◆ Problem details
Once the line containing "U1: TLV272 -> MCP6002" has been copied, stop; copy every line before it exactly, beginning with the first line of the material below.

◆ Information provided
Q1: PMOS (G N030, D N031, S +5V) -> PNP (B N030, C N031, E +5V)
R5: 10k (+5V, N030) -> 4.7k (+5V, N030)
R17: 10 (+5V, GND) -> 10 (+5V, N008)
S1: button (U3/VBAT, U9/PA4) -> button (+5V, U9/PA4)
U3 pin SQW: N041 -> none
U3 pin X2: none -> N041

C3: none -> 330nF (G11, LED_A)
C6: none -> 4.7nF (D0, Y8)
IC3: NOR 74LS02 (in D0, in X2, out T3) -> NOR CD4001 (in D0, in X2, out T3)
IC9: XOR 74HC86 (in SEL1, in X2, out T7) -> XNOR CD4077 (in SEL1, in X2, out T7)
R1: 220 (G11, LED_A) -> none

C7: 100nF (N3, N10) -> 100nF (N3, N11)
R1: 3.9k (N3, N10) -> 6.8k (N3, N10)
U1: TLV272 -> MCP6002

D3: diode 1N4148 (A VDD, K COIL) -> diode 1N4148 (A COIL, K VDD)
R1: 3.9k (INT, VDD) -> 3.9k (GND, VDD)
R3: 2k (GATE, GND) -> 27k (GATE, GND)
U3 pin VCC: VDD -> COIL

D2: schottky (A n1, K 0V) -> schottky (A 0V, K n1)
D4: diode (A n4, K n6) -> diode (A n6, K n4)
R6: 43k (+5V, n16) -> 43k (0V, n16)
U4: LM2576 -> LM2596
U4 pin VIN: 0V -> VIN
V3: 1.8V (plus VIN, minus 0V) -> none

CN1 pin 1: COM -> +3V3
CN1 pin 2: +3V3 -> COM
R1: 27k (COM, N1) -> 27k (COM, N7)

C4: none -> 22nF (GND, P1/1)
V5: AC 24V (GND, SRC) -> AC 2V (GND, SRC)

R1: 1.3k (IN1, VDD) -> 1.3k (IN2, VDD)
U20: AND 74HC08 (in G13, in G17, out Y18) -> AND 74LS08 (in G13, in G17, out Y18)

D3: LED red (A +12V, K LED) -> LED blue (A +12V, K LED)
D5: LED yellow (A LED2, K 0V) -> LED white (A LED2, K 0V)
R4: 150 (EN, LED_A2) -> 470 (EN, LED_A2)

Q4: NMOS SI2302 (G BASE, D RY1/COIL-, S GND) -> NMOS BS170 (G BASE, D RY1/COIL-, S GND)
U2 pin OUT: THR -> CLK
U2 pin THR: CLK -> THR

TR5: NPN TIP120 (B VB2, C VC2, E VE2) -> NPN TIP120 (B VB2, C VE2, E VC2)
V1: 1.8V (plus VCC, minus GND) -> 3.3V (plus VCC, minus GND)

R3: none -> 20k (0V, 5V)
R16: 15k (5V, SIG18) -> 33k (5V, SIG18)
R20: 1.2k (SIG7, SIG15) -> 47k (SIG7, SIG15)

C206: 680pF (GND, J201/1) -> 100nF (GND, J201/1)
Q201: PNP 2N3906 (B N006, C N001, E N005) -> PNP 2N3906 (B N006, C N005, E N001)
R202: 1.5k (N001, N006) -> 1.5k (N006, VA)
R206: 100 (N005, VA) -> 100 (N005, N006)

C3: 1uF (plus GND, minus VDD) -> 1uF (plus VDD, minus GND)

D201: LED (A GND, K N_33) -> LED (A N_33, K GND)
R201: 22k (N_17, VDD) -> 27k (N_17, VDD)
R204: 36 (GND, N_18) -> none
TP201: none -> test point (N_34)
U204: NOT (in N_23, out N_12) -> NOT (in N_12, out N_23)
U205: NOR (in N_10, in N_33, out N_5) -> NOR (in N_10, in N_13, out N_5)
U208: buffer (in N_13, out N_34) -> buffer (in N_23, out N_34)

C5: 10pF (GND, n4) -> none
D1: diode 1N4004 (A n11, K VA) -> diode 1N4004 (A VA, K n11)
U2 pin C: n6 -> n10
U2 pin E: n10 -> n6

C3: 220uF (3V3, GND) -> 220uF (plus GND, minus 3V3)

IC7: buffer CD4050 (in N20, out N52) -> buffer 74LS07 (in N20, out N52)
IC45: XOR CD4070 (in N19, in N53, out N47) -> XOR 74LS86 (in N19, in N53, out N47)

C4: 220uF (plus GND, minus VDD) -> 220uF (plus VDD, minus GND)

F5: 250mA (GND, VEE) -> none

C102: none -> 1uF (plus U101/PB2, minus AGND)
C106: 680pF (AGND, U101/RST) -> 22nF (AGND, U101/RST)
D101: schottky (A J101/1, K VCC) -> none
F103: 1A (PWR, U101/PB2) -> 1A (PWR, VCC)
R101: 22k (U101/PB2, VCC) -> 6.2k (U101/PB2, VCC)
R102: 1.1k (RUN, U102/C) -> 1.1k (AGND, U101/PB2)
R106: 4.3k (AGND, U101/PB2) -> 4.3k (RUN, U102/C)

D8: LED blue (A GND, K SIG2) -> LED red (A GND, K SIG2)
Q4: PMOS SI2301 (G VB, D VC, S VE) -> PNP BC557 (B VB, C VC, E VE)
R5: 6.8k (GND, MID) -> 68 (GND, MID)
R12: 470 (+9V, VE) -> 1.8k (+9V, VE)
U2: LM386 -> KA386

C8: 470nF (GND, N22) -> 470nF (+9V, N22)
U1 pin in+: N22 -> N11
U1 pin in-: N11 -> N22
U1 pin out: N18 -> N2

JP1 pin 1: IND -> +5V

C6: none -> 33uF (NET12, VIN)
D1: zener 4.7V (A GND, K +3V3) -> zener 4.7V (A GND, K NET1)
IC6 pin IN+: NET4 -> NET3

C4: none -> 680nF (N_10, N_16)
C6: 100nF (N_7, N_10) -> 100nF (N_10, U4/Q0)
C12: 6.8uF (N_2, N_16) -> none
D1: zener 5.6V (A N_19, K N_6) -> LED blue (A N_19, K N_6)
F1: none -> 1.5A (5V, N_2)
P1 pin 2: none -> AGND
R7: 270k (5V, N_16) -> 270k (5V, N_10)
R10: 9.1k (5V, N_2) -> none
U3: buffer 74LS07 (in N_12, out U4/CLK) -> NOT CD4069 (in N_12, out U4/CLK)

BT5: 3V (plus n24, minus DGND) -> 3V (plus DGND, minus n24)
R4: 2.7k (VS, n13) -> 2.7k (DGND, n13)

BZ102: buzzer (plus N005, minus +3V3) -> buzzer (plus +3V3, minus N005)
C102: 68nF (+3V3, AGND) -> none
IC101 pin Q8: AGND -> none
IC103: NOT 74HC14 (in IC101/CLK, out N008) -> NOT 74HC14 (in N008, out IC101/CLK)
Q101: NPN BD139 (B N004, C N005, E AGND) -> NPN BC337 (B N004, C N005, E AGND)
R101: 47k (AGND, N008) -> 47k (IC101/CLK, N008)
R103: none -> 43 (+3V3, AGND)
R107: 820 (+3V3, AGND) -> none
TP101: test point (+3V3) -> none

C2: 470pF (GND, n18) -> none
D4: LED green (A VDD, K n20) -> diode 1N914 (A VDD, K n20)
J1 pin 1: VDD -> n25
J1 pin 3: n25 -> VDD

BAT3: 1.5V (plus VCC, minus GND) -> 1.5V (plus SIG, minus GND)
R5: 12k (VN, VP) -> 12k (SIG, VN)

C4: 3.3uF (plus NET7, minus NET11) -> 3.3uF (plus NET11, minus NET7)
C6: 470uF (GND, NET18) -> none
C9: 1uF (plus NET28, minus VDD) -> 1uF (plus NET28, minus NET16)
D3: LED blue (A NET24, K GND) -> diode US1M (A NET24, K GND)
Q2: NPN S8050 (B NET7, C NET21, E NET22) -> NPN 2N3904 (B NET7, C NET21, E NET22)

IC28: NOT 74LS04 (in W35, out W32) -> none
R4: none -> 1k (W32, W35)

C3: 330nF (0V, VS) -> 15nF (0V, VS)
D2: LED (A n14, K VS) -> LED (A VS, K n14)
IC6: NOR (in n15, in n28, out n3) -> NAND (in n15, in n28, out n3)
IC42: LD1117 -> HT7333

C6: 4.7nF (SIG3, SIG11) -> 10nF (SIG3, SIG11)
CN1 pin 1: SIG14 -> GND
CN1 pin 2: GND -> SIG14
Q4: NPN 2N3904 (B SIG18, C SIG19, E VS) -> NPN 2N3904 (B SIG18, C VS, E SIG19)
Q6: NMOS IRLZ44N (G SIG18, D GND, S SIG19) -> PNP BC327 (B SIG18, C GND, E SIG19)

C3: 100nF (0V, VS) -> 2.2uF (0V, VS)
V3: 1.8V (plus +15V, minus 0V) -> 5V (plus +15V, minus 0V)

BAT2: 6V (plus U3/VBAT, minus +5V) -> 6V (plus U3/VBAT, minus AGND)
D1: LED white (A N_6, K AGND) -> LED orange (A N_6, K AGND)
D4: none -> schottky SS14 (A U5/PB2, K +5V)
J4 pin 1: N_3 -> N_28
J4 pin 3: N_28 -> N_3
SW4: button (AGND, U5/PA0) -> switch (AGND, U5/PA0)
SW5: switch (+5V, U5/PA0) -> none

◆ Final answer
Q1: PMOS (G N030, D N031, S +5V) -> PNP (B N030, C N031, E +5V)
R5: 10k (+5V, N030) -> 4.7k (+5V, N030)
R17: 10 (+5V, GND) -> 10 (+5V, N008)
S1: button (U3/VBAT, U9/PA4) -> button (+5V, U9/PA4)
U3 pin SQW: N041 -> none
U3 pin X2: none -> N041

C3: none -> 330nF (G11, LED_A)
C6: none -> 4.7nF (D0, Y8)
IC3: NOR 74LS02 (in D0, in X2, out T3) -> NOR CD4001 (in D0, in X2, out T3)
IC9: XOR 74HC86 (in SEL1, in X2, out T7) -> XNOR CD4077 (in SEL1, in X2, out T7)
R1: 220 (G11, LED_A) -> none

C7: 100nF (N3, N10) -> 100nF (N3, N11)
R1: 3.9k (N3, N10) -> 6.8k (N3, N10)
U1: TLV272 -> MCP6002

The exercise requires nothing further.